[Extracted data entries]
-- BEGIN --
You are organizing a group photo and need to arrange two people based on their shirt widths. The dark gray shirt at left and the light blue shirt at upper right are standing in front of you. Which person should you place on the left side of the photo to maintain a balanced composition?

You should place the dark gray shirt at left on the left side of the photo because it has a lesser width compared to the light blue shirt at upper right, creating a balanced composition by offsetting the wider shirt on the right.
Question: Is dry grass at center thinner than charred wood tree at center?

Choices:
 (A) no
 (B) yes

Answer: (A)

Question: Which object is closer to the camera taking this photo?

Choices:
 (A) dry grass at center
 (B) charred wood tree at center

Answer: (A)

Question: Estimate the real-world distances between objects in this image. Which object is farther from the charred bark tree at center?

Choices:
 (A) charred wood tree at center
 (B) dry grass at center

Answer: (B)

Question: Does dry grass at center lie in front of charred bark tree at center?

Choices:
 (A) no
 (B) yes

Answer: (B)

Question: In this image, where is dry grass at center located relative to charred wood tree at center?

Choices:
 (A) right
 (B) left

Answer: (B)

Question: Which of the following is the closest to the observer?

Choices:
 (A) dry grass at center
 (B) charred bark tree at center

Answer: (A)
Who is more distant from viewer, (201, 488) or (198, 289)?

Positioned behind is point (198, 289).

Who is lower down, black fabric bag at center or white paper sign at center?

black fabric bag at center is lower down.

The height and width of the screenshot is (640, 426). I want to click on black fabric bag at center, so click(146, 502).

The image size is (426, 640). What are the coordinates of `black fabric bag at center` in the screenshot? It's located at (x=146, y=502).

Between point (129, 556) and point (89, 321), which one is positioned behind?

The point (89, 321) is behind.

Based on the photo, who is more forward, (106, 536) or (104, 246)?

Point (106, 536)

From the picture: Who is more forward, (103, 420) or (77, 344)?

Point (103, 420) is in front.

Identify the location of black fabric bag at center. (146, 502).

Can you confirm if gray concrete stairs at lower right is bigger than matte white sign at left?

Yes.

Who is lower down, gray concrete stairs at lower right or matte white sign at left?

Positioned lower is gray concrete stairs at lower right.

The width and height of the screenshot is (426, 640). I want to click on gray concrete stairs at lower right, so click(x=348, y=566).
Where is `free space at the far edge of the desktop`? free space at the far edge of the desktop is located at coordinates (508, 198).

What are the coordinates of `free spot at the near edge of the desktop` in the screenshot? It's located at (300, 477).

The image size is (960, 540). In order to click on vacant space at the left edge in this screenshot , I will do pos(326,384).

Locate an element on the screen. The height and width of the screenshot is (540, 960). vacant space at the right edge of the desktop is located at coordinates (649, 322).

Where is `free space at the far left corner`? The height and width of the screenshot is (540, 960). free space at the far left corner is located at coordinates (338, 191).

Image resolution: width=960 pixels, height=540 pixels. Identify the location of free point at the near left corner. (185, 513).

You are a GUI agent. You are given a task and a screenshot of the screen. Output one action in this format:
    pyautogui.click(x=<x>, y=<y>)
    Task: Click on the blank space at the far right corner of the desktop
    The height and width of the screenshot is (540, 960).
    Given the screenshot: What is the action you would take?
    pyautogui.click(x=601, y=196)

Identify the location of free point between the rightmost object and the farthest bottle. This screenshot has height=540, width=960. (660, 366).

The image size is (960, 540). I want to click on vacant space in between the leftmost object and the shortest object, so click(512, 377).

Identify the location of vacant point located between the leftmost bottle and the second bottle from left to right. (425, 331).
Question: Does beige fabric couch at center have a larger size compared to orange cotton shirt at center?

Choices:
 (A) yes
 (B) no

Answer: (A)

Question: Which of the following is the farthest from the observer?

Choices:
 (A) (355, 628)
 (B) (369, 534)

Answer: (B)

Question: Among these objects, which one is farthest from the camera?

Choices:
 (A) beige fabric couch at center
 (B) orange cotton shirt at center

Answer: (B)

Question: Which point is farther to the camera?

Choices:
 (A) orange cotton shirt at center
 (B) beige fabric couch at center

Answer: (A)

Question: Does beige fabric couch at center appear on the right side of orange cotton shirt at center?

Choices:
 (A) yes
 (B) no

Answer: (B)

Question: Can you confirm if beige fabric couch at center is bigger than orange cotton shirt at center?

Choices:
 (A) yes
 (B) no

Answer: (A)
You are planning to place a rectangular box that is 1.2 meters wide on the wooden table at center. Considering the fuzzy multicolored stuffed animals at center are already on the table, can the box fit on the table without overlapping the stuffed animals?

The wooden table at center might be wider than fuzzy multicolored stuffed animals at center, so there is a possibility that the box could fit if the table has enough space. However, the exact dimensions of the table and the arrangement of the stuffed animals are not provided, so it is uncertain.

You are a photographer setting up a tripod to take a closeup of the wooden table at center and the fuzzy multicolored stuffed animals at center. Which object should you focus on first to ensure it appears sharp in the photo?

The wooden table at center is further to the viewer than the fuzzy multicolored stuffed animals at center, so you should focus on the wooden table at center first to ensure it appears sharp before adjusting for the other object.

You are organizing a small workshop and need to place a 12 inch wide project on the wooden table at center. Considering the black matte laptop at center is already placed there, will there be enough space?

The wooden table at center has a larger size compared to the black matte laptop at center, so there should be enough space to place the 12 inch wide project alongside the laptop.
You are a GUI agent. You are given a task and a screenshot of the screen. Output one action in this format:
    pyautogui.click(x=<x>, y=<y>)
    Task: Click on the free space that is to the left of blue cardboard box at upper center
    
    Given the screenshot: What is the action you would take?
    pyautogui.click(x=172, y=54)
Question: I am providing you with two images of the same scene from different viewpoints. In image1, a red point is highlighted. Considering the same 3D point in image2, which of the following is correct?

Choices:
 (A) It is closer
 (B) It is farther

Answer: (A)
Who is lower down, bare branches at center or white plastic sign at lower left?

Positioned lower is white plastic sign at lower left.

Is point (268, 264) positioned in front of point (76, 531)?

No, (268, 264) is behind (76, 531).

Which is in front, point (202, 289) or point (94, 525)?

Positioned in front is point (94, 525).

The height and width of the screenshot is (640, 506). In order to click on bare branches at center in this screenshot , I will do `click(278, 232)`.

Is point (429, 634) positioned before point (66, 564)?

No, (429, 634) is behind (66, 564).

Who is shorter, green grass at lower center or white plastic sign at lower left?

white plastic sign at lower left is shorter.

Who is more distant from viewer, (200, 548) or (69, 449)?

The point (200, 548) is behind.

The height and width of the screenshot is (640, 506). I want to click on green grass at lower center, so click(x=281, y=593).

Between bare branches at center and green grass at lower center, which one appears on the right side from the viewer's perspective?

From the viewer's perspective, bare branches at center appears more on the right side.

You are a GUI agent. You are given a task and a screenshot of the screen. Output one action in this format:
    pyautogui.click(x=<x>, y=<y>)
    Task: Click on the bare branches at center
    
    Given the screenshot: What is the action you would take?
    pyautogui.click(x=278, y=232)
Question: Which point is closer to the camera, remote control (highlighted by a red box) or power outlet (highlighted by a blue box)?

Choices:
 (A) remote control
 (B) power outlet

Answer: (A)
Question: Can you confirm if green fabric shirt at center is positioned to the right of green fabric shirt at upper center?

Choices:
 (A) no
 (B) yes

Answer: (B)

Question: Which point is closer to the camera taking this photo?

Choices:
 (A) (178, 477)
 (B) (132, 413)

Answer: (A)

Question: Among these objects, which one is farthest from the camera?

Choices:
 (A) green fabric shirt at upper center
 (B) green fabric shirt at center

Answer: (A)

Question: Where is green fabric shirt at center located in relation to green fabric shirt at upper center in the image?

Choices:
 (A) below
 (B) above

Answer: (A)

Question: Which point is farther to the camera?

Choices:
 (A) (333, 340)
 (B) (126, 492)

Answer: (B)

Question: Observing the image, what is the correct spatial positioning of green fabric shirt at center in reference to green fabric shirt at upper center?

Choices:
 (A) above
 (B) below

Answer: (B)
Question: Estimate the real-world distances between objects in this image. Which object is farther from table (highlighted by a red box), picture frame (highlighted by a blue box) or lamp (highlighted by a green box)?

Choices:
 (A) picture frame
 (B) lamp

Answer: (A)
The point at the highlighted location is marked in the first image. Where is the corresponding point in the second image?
-- END --
→ Short exercise:
Format the span of the items that opens with the line containing "Who is more distant from viewer, (200, 548)" and closes with the line containing "Task: Click on the bare", both lines included, as a numbered list. Omit blank lines.

→ Task solution:
1. Who is more distant from viewer, (200, 548) or (69, 449)?
2. The point (200, 548) is behind.
3. The height and width of the screenshot is (640, 506). I want to click on green grass at lower center, so click(x=281, y=593).
4. Between bare branches at center and green grass at lower center, which one appears on the right side from the viewer's perspective?
5. From the viewer's perspective, bare branches at center appears more on the right side.
6. You are a GUI agent. You are given a task and a screenshot of the screen. Output one action in this format:
7.     pyautogui.click(x=<x>, y=<y>)
8.     Task: Click on the bare branches at center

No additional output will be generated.